__PROBLEM DETAILS__. Retype exactly the stretch of lines that begins at the line containing "(461, 387) = (299, 329): blue" and ends at the last line of the data, with no other lines.

__DATASET EXCERPT__.
+ + + +
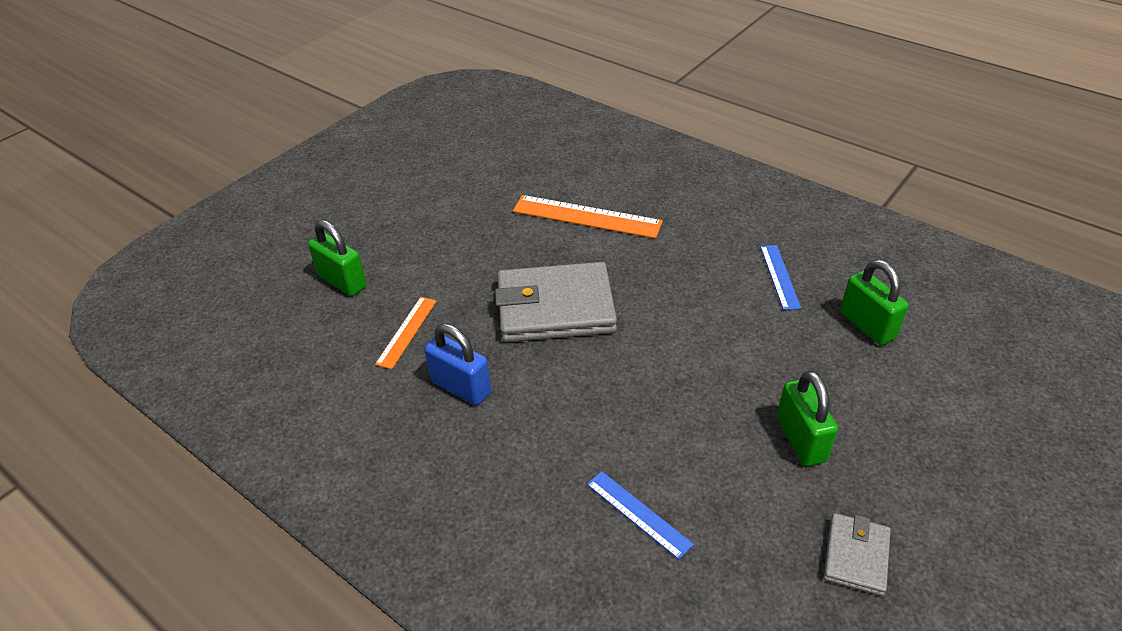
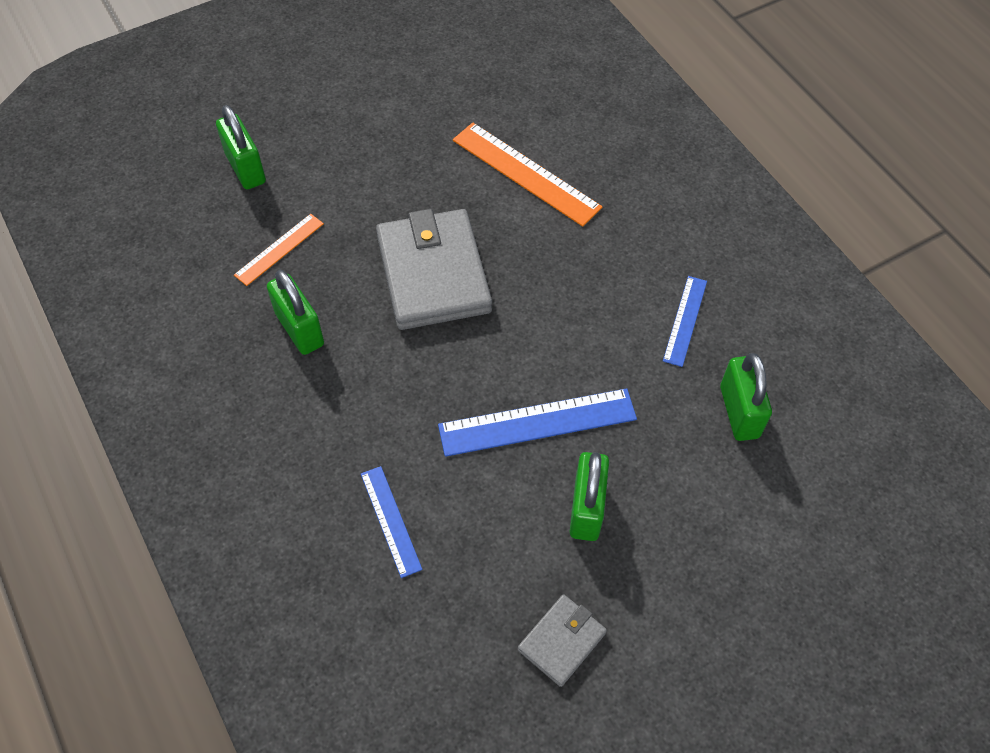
camera: 20 degrees right, 15 degrees up
(461, 387) = (299, 329): blue padlock -> green padlock
(555, 308) = (433, 274): grey wallet -> grey wallet turned 60 degrees clockwise
(714, 388) = (537, 422): none -> blue ruler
+ + + +
__RESULT FOR THIS EXERCISE__.
(461, 387) = (299, 329): blue padlock -> green padlock
(555, 308) = (433, 274): grey wallet -> grey wallet turned 60 degrees clockwise
(714, 388) = (537, 422): none -> blue ruler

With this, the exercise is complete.